Extracted records
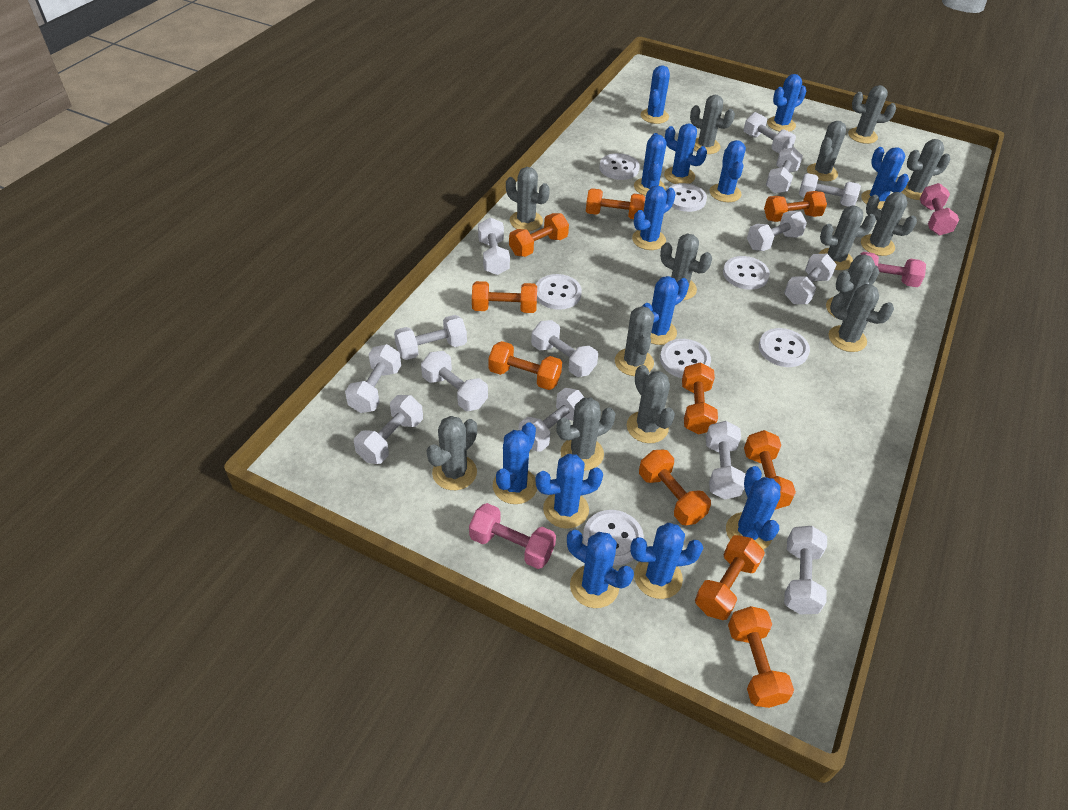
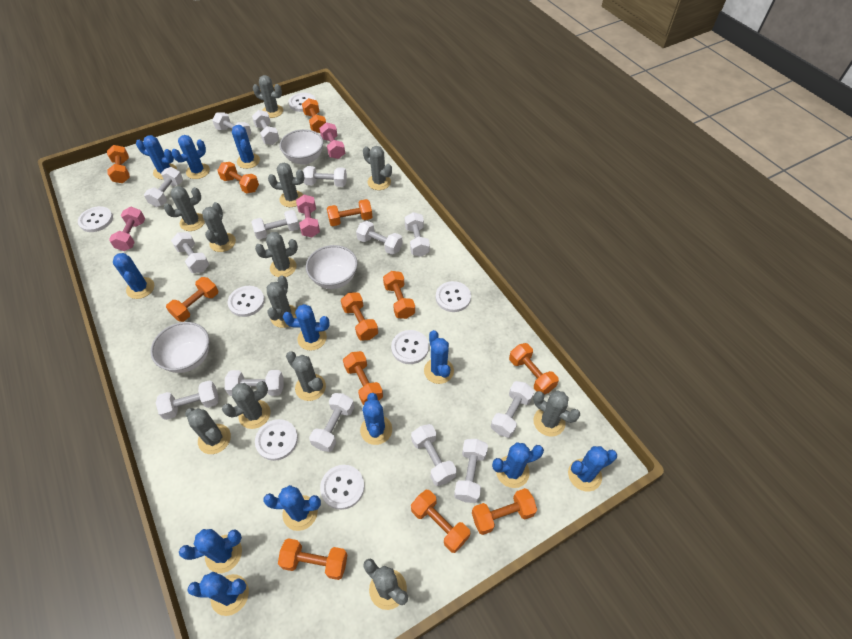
blue cactus: 13 -> 12
grey cactus: 14 -> 12
orange dumbbell: 10 -> 12
white bowl: 0 -> 3

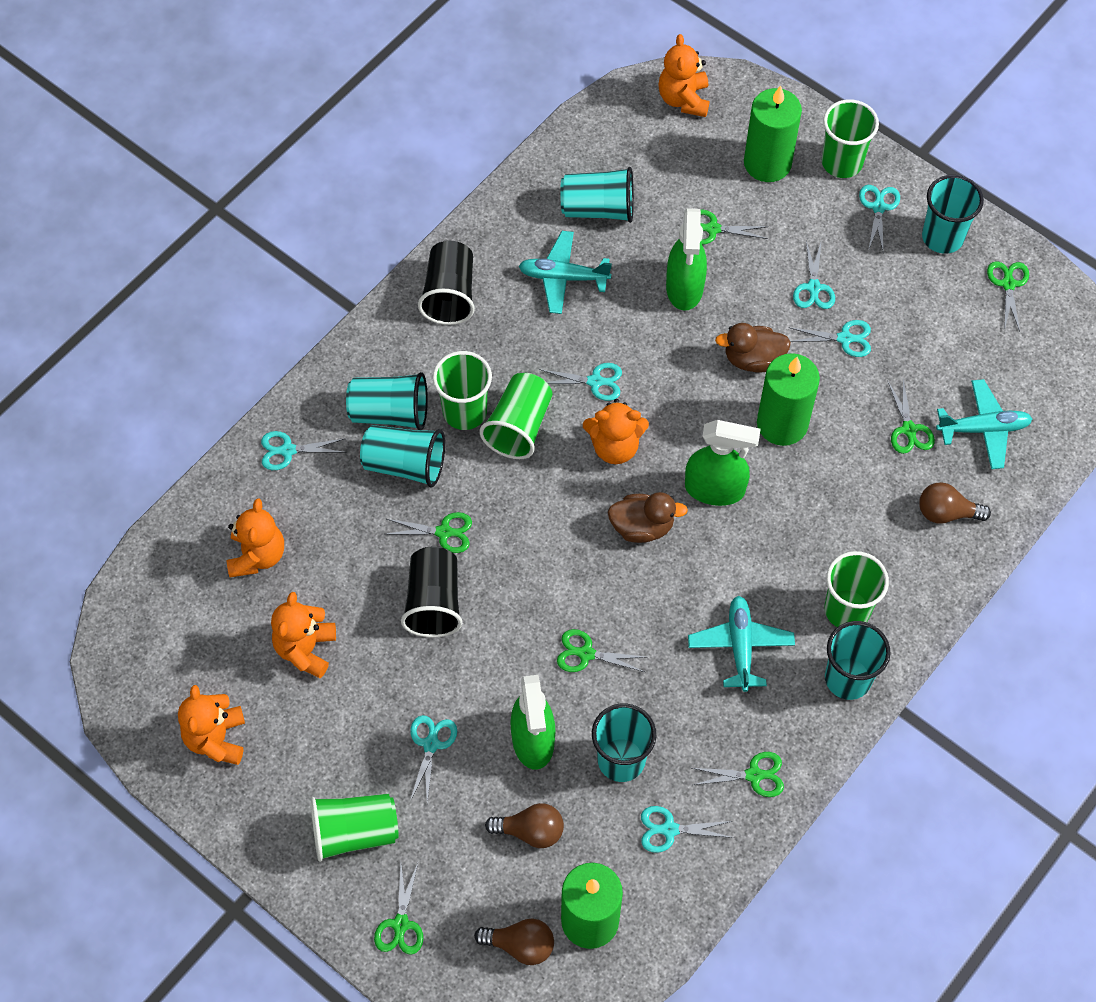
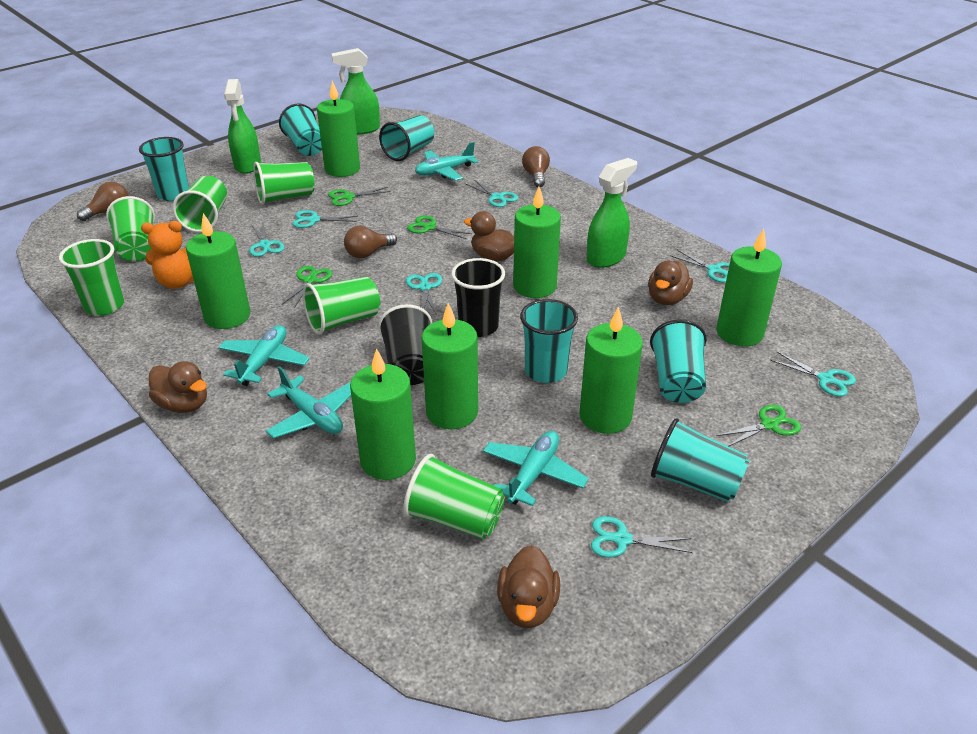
brown duck: 2 -> 4
green candle: 3 -> 7
green cup: 5 -> 6
green scissors: 7 -> 4
orange teddy bear: 5 -> 1
turquoise plane: 3 -> 4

What the exercise asks: From the first line to the last, set down the records word for word and drop the images.

Result of the exercise:
blue cactus: 13 -> 12
grey cactus: 14 -> 12
orange dumbbell: 10 -> 12
white bowl: 0 -> 3

brown duck: 2 -> 4
green candle: 3 -> 7
green cup: 5 -> 6
green scissors: 7 -> 4
orange teddy bear: 5 -> 1
turquoise plane: 3 -> 4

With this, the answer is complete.